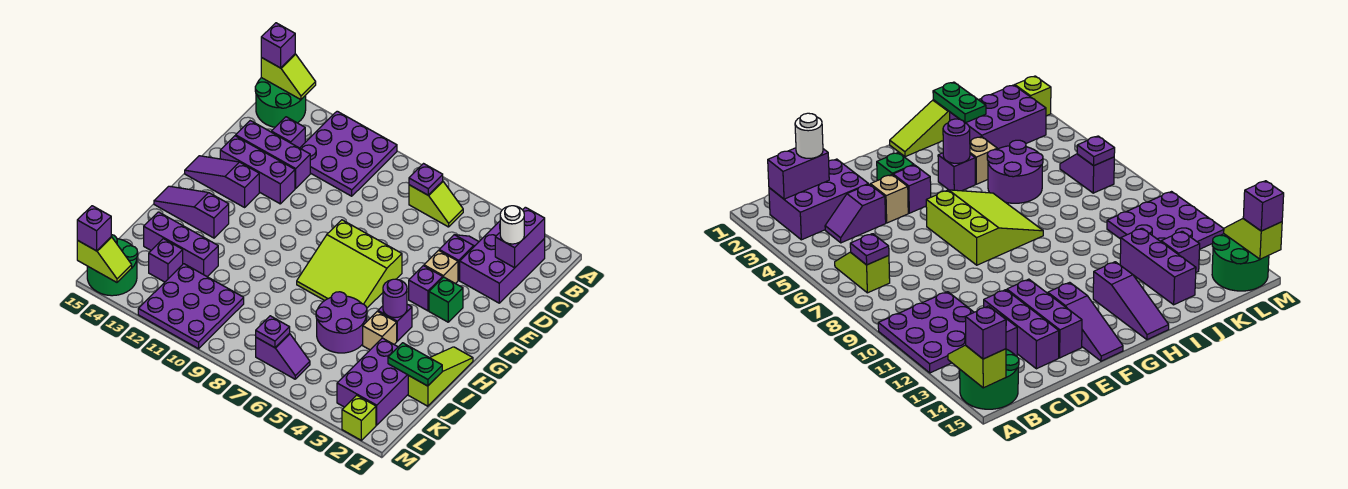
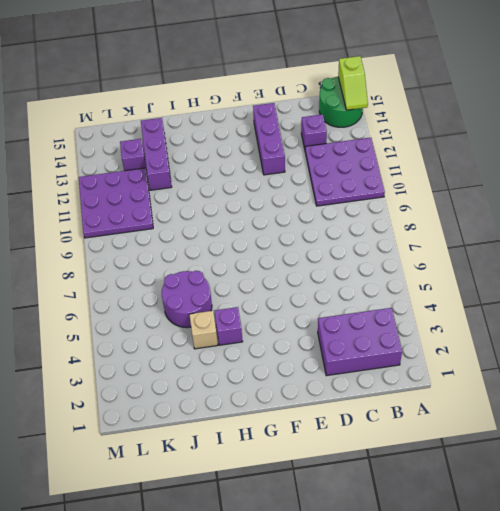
none -> lime slope B6:B7 level 1 top 7
none -> purple slope C4:D4 level 1 top D
none -> purple brick D12:D14 level 1
none -> tan brick E4 level 1

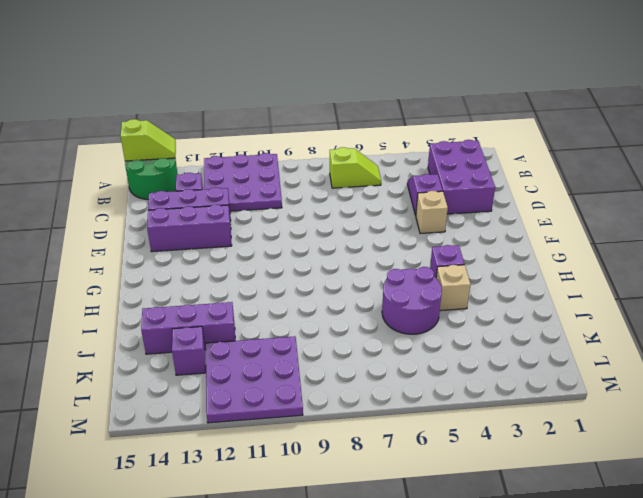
none -> green brick F3 level 1
none -> purple brick F4 level 1
none -> lime slope F6:H8 level 1 top F
none -> purple slope F13:F15 level 1 top 13

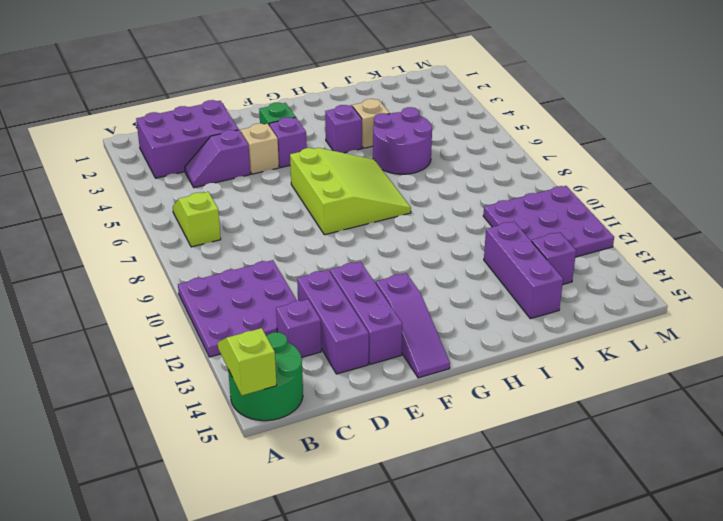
none -> lime slope H1:J1 level 1 top J
none -> purple slope H13:H15 level 1 top 13
none -> purple brick J2:L3 level 1
none -> purple slope L6:L7 level 1 top 7

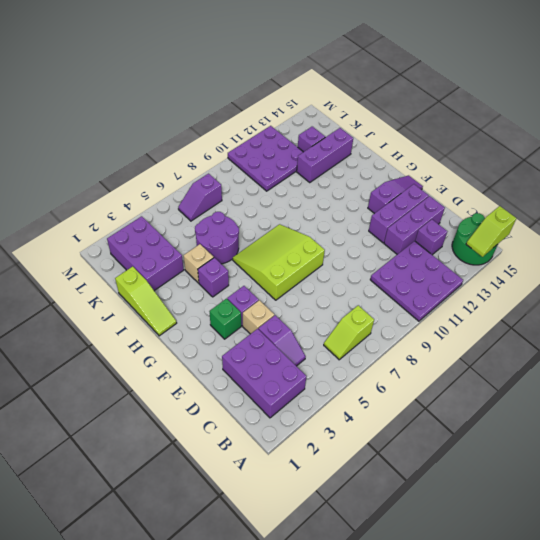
none -> purple slope H13:H15 level 1 top 13
none -> green round brick L14:M15 level 1
none -> lime brick M2 level 1
none -> purple brick B2:C2 level 2

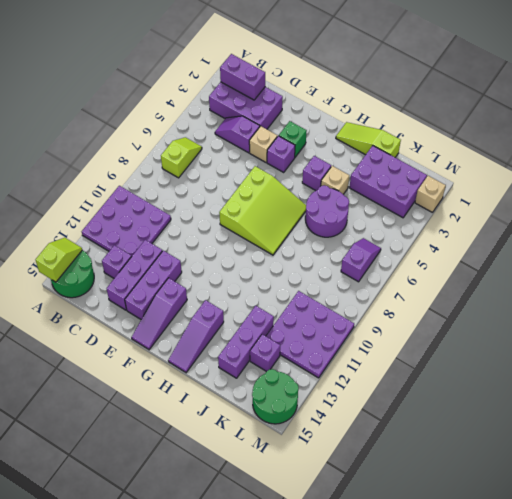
tan brick M2 level 1 -> lime brick M2 level 1
none -> purple plate B7 level 2
none -> purple round brick H4 level 2
none -> green plate J1:J2 level 2
none -> purple plate L7 level 2

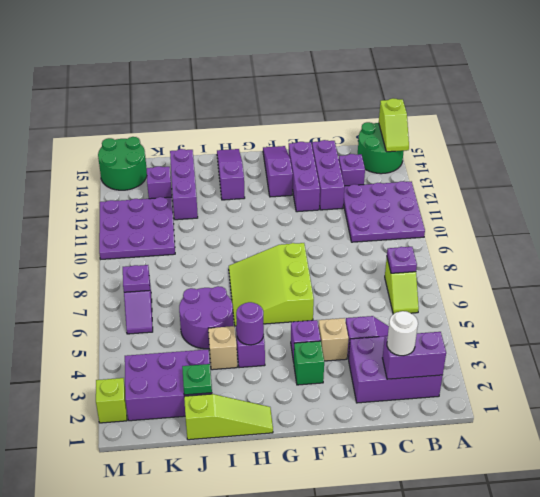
green plate J2 level 2 -> green plate J1:J2 level 2
none -> lime slope M14:M15 level 2 top 15
none -> purple brick A15 level 3
none -> purple brick M15 level 3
★ ★ ★ ★ ★ ★ ★
Every line above that has the string "plate" needs to be copied.

none -> purple plate B7 level 2
none -> green plate J1:J2 level 2
none -> purple plate L7 level 2
green plate J2 level 2 -> green plate J1:J2 level 2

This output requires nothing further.